◆ Work request: All that is needed is each line of the entries holding the word "plate", copied as it stands.

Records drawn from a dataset
_ _ _ _

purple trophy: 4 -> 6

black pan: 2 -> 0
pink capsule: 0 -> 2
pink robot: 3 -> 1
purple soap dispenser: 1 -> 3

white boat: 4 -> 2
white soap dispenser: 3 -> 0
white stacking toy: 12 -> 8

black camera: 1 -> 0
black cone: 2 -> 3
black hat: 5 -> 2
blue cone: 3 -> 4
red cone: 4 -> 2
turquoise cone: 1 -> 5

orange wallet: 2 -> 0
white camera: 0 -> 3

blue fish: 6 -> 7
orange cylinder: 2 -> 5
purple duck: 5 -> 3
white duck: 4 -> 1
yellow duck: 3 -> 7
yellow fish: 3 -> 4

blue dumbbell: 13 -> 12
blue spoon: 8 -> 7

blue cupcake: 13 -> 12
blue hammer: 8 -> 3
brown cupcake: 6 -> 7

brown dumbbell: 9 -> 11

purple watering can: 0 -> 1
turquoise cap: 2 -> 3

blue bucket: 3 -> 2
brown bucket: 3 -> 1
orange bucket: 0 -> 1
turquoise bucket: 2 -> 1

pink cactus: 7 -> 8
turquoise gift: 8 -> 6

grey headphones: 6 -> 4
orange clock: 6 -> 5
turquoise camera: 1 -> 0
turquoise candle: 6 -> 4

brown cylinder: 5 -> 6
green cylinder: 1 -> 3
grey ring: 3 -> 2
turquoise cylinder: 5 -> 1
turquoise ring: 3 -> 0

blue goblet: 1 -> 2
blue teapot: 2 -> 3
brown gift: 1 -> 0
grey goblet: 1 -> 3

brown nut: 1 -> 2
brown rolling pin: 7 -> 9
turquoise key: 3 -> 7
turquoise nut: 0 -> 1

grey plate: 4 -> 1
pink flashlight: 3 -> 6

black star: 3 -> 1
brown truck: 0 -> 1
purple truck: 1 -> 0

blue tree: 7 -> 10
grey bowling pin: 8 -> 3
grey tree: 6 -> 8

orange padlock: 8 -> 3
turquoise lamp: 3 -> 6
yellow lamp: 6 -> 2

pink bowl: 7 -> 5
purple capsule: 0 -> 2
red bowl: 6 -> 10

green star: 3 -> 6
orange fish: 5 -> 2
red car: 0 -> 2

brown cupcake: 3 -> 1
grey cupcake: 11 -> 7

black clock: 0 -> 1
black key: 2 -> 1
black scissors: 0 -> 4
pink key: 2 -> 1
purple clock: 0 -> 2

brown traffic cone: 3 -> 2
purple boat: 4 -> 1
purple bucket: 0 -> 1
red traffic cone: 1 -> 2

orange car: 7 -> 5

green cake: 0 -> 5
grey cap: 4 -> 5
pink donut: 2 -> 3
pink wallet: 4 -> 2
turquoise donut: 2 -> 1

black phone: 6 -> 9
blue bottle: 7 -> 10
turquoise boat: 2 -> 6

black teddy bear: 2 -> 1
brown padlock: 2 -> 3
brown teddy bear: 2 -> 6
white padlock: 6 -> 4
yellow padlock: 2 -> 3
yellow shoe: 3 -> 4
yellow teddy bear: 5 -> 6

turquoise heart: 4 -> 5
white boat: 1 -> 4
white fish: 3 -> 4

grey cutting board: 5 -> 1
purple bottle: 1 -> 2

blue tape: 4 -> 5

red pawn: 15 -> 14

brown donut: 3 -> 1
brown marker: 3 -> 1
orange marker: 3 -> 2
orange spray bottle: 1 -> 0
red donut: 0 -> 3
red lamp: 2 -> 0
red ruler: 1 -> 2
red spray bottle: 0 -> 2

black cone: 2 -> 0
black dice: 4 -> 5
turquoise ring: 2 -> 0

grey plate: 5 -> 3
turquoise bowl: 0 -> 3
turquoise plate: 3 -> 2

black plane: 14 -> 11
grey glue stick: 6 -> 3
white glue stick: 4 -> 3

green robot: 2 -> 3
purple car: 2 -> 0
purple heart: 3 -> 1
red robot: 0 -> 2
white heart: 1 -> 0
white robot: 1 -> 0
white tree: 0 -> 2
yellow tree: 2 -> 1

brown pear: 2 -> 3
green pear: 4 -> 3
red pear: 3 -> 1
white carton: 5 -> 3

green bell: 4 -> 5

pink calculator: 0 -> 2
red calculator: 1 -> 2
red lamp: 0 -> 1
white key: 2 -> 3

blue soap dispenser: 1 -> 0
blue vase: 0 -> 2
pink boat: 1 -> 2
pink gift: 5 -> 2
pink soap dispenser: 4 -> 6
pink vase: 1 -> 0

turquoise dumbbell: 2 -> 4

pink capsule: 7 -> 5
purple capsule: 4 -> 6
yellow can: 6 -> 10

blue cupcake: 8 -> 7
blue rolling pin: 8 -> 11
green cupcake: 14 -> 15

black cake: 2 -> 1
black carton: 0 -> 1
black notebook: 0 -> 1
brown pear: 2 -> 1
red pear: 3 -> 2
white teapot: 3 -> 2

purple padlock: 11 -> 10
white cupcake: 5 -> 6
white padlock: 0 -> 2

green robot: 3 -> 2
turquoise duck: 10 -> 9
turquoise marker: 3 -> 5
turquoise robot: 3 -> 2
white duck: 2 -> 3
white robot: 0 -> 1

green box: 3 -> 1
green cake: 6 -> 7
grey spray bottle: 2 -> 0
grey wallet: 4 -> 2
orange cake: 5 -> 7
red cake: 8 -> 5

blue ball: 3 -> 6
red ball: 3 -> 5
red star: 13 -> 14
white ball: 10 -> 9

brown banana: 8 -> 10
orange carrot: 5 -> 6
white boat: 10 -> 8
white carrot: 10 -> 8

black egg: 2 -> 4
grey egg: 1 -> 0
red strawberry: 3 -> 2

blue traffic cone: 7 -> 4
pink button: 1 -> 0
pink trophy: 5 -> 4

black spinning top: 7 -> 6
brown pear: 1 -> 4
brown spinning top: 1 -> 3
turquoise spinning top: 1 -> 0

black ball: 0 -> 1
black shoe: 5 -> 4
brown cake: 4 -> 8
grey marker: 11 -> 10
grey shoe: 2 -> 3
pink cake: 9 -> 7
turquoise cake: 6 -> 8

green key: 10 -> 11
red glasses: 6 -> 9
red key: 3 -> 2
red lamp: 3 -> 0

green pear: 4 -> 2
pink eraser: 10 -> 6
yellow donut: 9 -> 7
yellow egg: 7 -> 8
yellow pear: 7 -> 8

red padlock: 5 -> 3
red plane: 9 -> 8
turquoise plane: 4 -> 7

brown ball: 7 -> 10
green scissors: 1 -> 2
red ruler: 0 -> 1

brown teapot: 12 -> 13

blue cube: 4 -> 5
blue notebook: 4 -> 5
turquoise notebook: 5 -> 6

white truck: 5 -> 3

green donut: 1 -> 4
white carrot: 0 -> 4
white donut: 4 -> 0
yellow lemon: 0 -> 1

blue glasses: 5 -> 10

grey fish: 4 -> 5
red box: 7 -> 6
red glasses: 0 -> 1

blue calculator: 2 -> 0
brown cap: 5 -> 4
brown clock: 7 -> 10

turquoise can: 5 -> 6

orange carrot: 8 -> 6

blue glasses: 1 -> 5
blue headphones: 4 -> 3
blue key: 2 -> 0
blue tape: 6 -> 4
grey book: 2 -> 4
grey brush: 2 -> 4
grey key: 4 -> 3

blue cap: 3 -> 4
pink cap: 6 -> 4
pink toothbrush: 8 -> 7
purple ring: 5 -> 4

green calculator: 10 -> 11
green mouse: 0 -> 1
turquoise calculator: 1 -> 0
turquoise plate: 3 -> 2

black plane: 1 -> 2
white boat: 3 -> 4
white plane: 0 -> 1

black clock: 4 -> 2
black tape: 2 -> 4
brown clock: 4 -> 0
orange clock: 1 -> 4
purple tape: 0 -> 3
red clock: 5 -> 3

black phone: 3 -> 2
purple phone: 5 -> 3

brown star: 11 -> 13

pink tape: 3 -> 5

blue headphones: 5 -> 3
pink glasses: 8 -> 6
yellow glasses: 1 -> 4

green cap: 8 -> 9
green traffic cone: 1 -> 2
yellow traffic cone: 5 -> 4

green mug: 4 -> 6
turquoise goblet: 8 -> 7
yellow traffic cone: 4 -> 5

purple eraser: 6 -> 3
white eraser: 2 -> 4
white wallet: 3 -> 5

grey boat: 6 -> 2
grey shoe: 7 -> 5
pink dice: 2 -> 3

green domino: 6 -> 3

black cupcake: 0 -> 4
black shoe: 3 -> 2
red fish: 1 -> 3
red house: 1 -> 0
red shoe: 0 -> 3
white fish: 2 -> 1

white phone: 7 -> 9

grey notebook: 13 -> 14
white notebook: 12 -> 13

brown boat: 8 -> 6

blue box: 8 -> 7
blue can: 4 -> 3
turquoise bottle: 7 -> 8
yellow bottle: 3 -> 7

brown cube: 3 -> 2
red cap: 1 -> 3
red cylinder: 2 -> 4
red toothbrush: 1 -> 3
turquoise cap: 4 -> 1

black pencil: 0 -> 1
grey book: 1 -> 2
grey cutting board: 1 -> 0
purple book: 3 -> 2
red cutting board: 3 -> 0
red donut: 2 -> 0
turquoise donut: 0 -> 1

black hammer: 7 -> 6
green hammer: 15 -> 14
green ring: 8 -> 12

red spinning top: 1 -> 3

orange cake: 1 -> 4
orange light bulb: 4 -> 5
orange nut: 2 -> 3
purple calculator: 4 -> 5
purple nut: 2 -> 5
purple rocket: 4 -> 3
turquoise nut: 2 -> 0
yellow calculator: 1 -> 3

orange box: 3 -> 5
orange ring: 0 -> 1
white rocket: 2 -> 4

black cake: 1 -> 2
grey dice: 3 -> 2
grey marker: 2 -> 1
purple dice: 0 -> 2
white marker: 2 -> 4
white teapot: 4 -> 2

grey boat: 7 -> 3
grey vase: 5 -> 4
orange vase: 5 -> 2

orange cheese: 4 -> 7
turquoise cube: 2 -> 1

_ _ _ _

◆ Your solution:
grey plate: 4 -> 1
grey plate: 5 -> 3
turquoise plate: 3 -> 2
turquoise plate: 3 -> 2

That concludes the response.